(Supplied entries Opens)

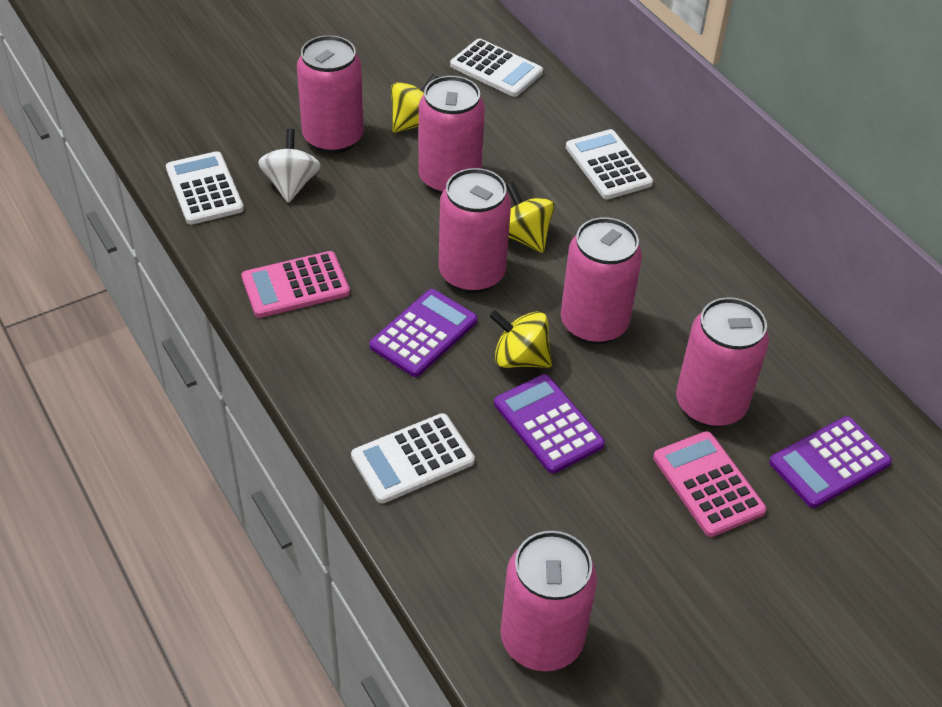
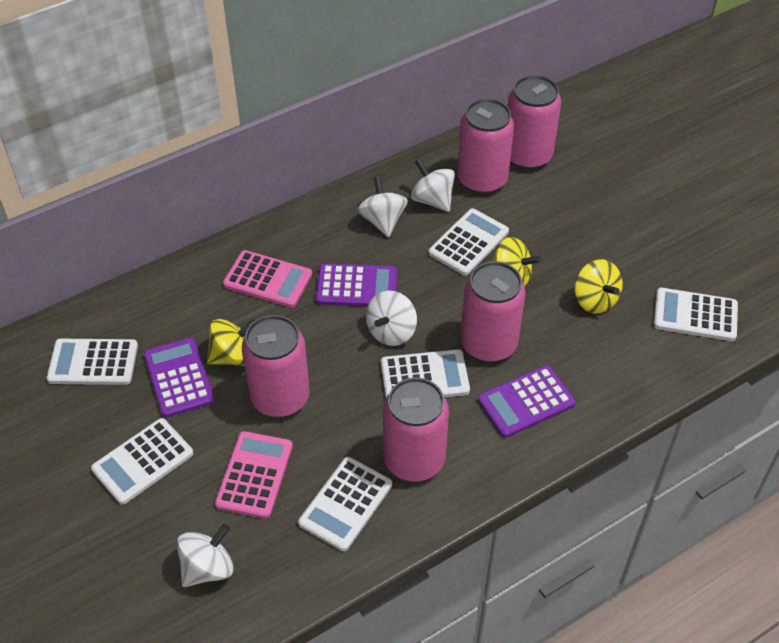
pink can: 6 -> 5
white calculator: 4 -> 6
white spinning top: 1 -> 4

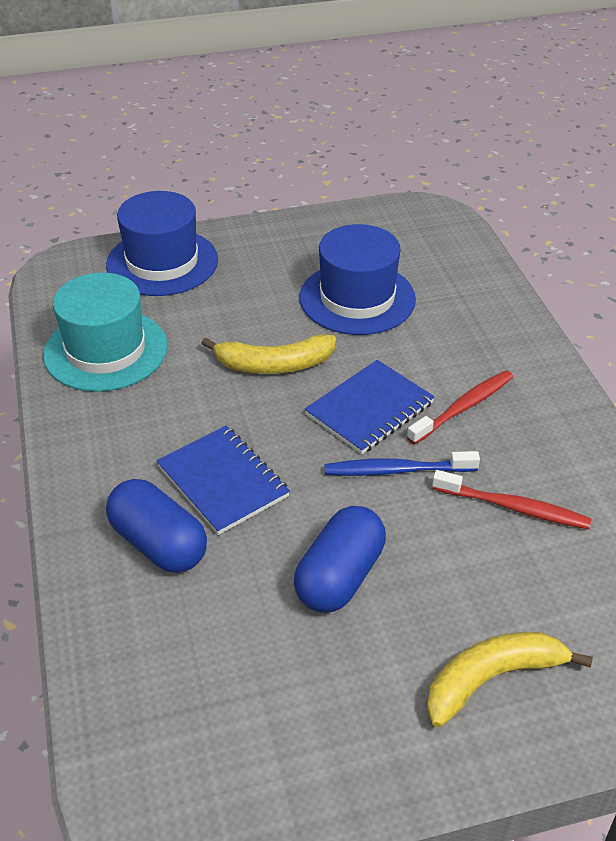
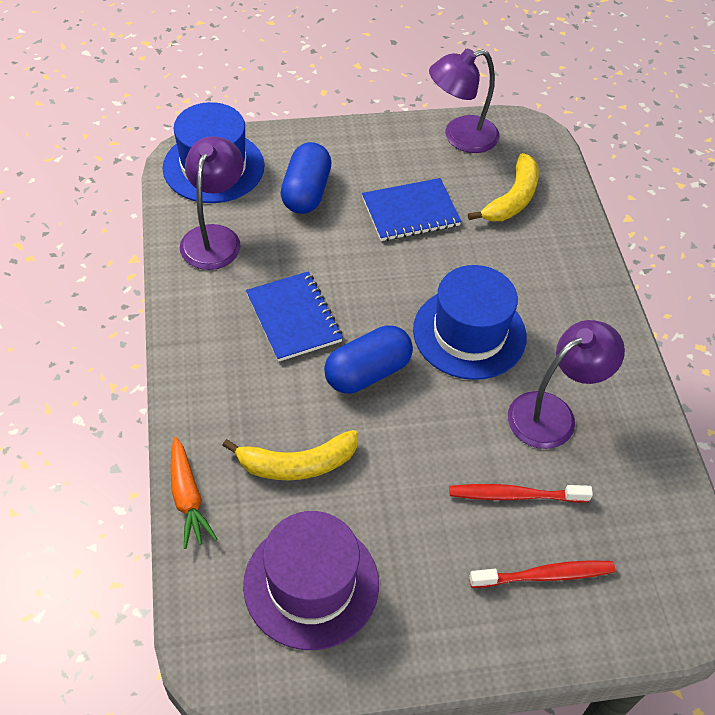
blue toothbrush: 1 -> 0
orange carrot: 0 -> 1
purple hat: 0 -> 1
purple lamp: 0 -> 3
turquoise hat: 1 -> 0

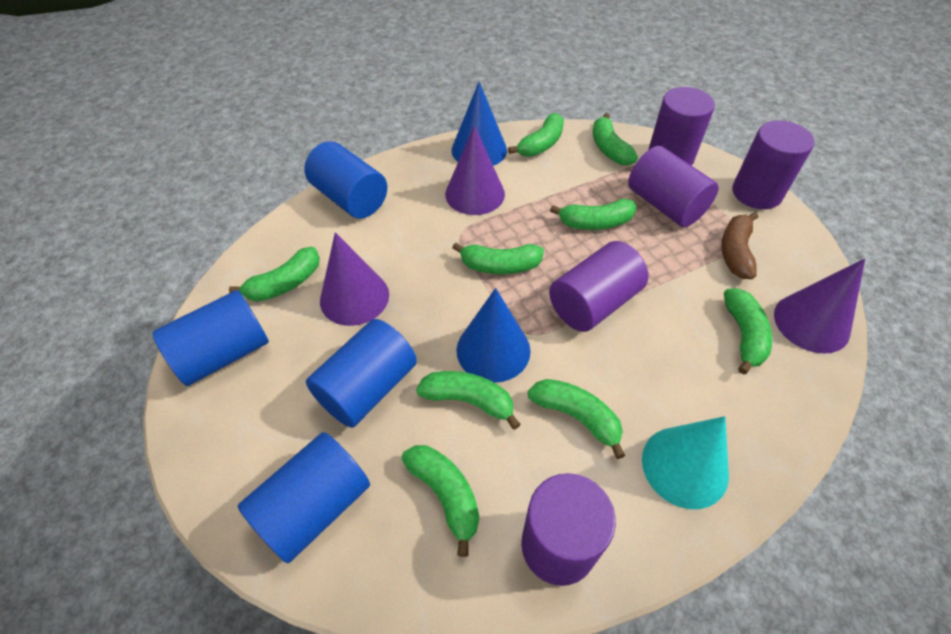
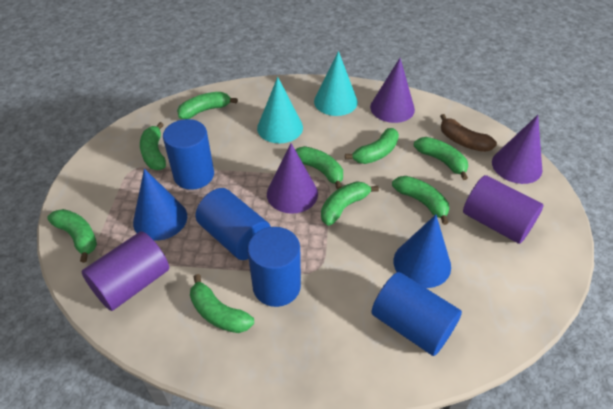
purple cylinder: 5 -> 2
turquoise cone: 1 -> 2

(Supplied entries Closes)

- What is required -
Make an exact copy of the records above. Keep out every picture.

- Written answer -
pink can: 6 -> 5
white calculator: 4 -> 6
white spinning top: 1 -> 4

blue toothbrush: 1 -> 0
orange carrot: 0 -> 1
purple hat: 0 -> 1
purple lamp: 0 -> 3
turquoise hat: 1 -> 0

purple cylinder: 5 -> 2
turquoise cone: 1 -> 2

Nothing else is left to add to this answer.